Object matching data:

· · ·

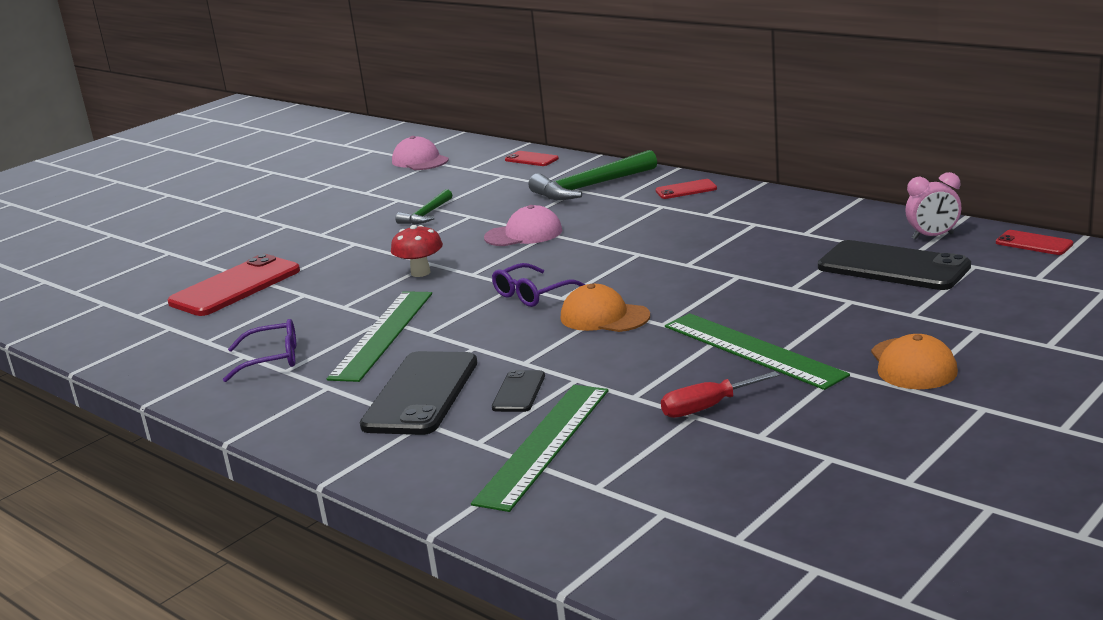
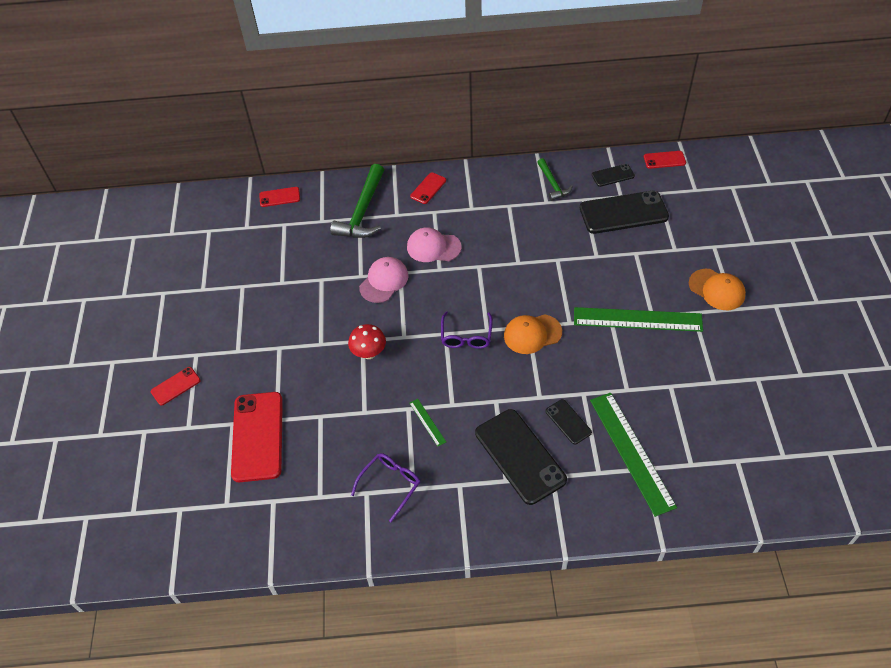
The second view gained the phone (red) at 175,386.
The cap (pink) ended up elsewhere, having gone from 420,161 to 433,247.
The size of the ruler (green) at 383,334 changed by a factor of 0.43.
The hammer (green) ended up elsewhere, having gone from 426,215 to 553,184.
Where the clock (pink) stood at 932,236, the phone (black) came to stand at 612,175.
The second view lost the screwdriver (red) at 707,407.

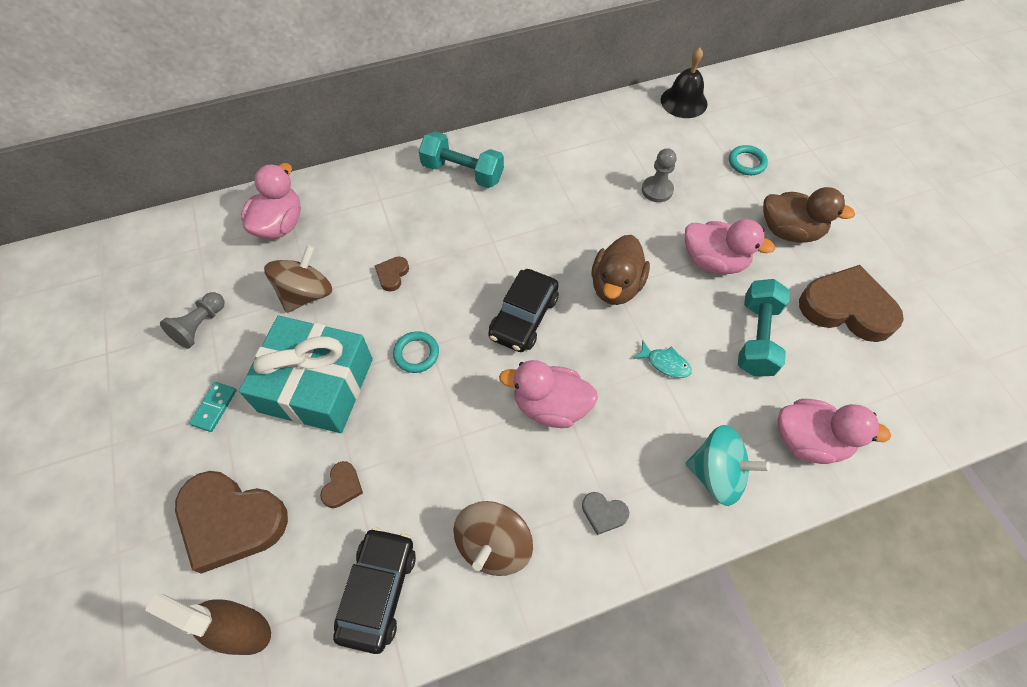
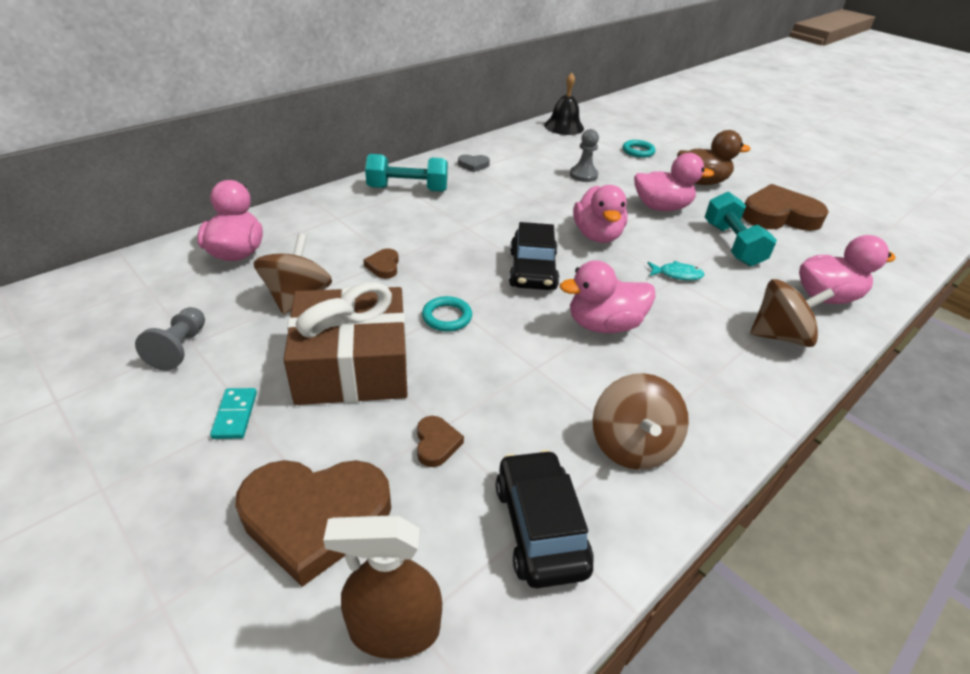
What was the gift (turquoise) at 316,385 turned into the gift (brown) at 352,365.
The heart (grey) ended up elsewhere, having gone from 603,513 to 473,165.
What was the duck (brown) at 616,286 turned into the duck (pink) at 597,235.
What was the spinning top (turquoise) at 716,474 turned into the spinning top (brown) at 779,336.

· · ·

**TASK DIRECTIONS:** Transcribe exactly and only the lines from the top of the records through the line containing "What was the gift", inclusive, and do not copy the pictures.

**TASK ANSWER:**
The second view gained the phone (red) at 175,386.
The cap (pink) ended up elsewhere, having gone from 420,161 to 433,247.
The size of the ruler (green) at 383,334 changed by a factor of 0.43.
The hammer (green) ended up elsewhere, having gone from 426,215 to 553,184.
Where the clock (pink) stood at 932,236, the phone (black) came to stand at 612,175.
The second view lost the screwdriver (red) at 707,407.

What was the gift (turquoise) at 316,385 turned into the gift (brown) at 352,365.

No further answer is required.